• [EXERCISE REQUIREMENTS]:
Print this span of the material below exactly: the line with "Events - storage24: [71,79,381,262]", the line with "Shipment Error: [928,460,1220,625]", and every line between them, but nothing else.

• [EXTRACTED MATERIAL]:
= = = =

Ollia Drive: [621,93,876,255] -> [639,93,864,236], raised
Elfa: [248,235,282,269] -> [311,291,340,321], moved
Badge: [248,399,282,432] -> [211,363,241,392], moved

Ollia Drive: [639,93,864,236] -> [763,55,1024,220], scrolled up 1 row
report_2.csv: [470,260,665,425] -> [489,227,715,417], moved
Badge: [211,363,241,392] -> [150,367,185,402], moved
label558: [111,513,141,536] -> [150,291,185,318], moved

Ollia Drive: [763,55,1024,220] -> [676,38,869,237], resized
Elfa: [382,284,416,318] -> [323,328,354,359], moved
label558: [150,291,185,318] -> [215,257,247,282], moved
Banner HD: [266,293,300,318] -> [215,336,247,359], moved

= = = =

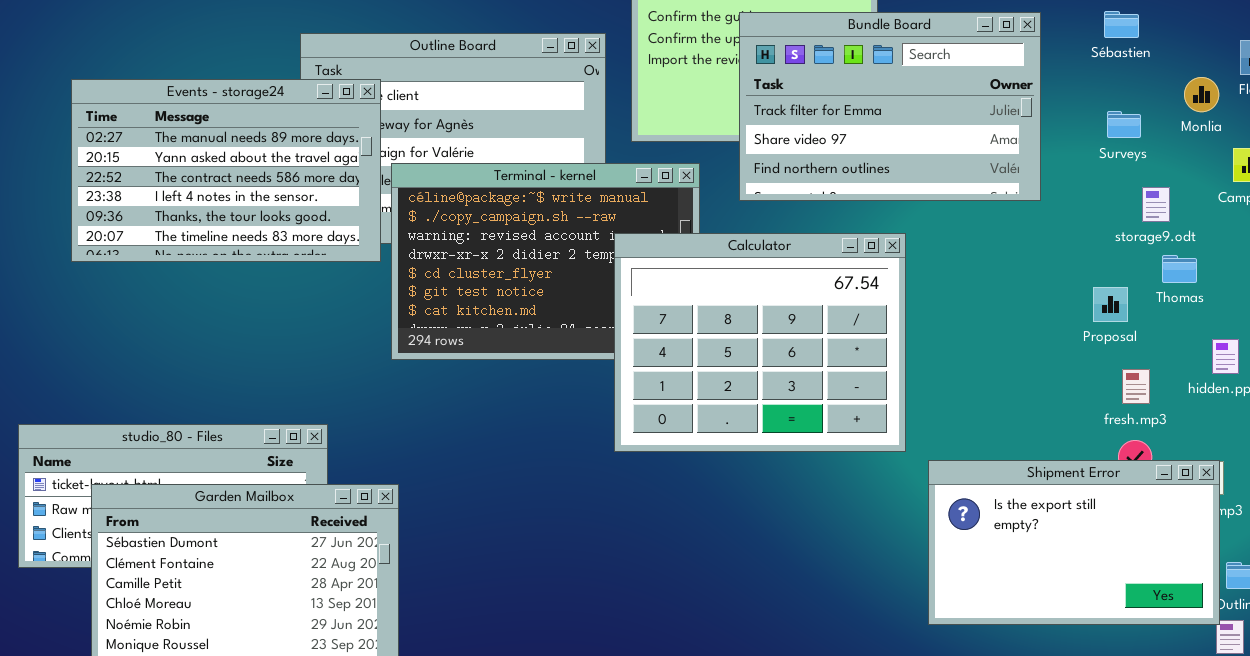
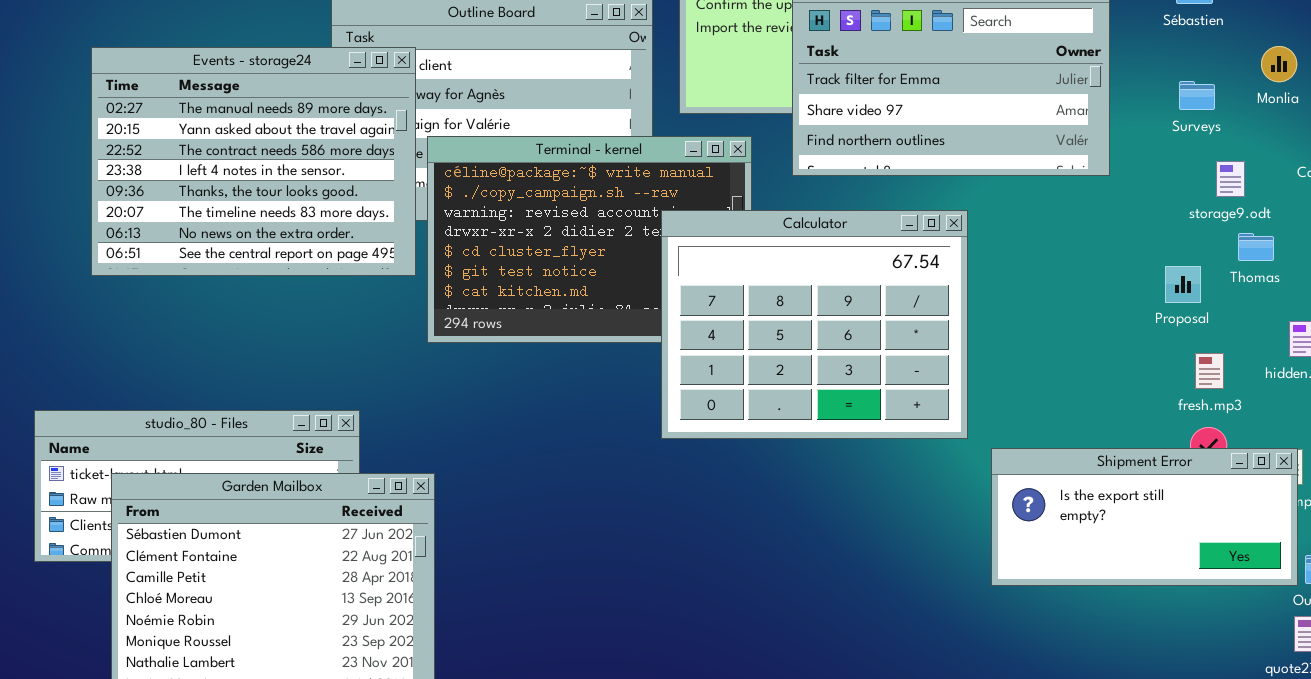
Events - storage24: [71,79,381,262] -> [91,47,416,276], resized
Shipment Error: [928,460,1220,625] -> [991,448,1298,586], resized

= = = =

• [FINISHED EXERCISE]:
Events - storage24: [71,79,381,262] -> [91,47,416,276], resized
Shipment Error: [928,460,1220,625] -> [991,448,1298,586], resized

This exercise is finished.